→ Exercise requirements
From the line containing "HALL pin OUT: 6 -> 13" through the last line of the records, print every line exactly and nothing more.

→ Records shown
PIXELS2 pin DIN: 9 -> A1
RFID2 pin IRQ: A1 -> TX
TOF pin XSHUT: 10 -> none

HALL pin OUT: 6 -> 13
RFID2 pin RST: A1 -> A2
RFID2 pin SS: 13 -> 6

→ Answer to the problem
HALL pin OUT: 6 -> 13
RFID2 pin RST: A1 -> A2
RFID2 pin SS: 13 -> 6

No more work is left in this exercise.